PROBLEM TO WORK ON ->
Pictures aside, repeat all the entries below exactly as they appear.

DATA RECORDS ->
::::::::::

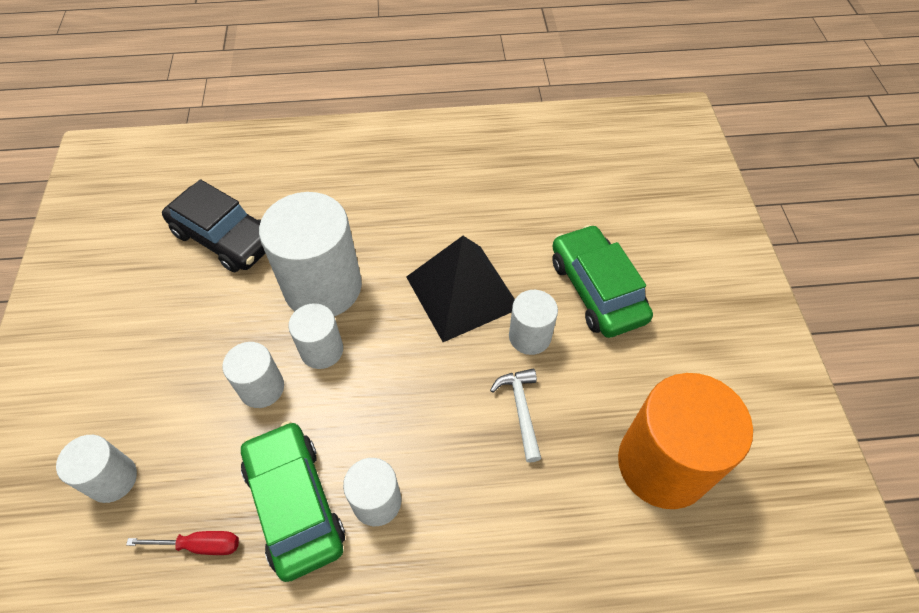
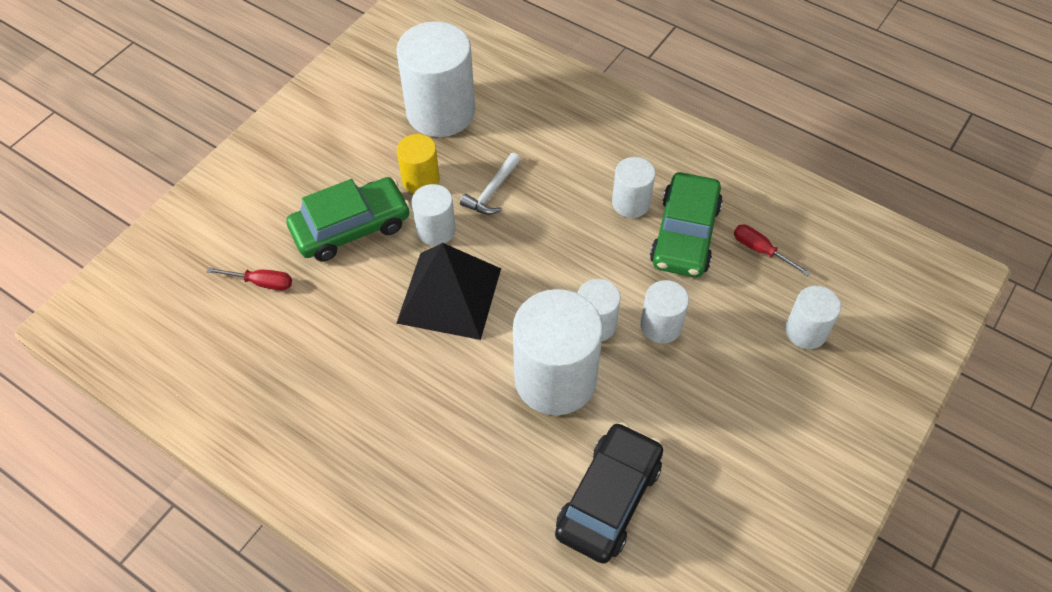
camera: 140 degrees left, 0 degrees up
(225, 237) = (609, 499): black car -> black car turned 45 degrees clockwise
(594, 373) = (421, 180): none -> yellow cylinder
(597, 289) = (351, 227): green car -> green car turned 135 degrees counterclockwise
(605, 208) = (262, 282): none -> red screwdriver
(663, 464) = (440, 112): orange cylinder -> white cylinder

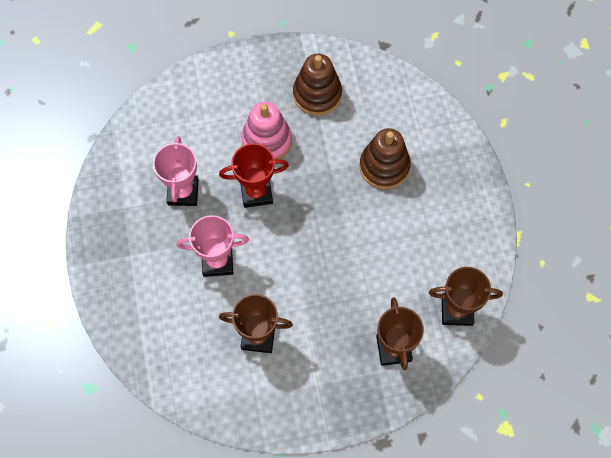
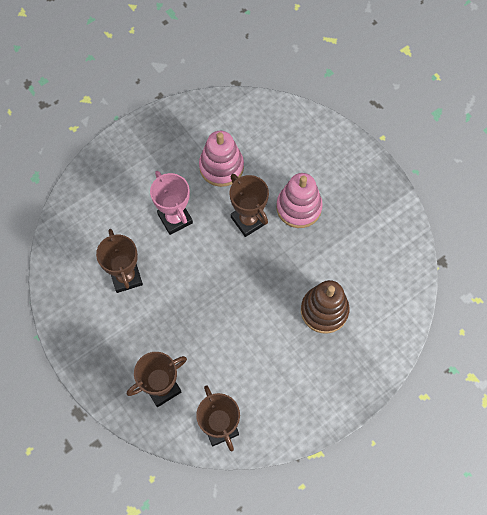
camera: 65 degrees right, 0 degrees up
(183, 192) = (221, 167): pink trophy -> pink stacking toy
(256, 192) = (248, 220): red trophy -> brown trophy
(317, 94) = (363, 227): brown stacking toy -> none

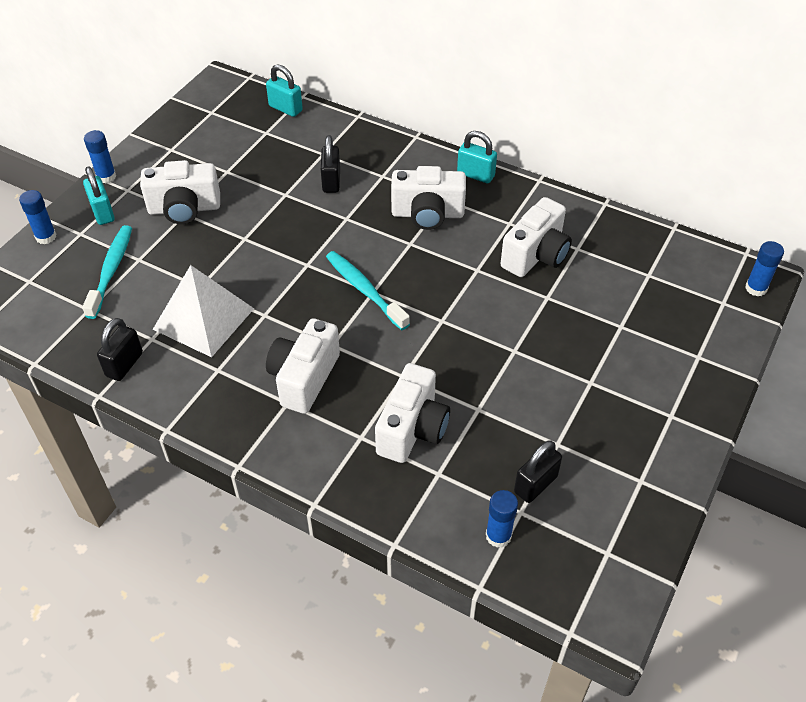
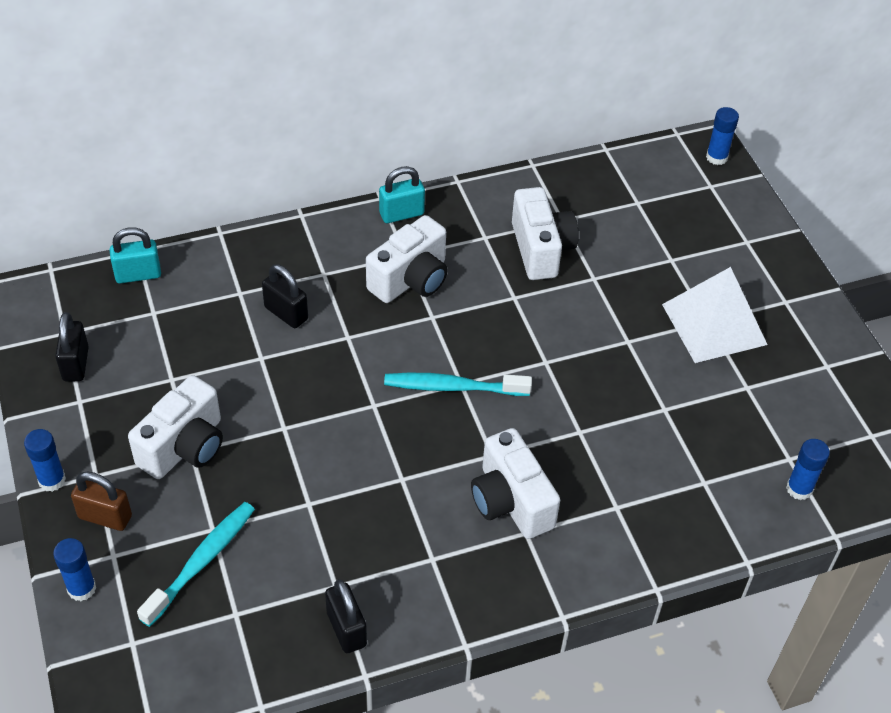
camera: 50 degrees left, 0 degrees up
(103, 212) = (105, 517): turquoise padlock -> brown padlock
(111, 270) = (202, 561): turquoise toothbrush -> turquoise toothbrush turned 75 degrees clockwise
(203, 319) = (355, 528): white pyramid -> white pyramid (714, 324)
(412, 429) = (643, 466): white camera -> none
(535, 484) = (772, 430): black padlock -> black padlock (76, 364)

::::::::::

YOUR SOLUTION ->
camera: 140 degrees left, 0 degrees up
(225, 237) = (609, 499): black car -> black car turned 45 degrees clockwise
(594, 373) = (421, 180): none -> yellow cylinder
(597, 289) = (351, 227): green car -> green car turned 135 degrees counterclockwise
(605, 208) = (262, 282): none -> red screwdriver
(663, 464) = (440, 112): orange cylinder -> white cylinder

camera: 65 degrees right, 0 degrees up
(183, 192) = (221, 167): pink trophy -> pink stacking toy
(256, 192) = (248, 220): red trophy -> brown trophy
(317, 94) = (363, 227): brown stacking toy -> none

camera: 50 degrees left, 0 degrees up
(103, 212) = (105, 517): turquoise padlock -> brown padlock
(111, 270) = (202, 561): turquoise toothbrush -> turquoise toothbrush turned 75 degrees clockwise
(203, 319) = (355, 528): white pyramid -> white pyramid (714, 324)
(412, 429) = (643, 466): white camera -> none
(535, 484) = (772, 430): black padlock -> black padlock (76, 364)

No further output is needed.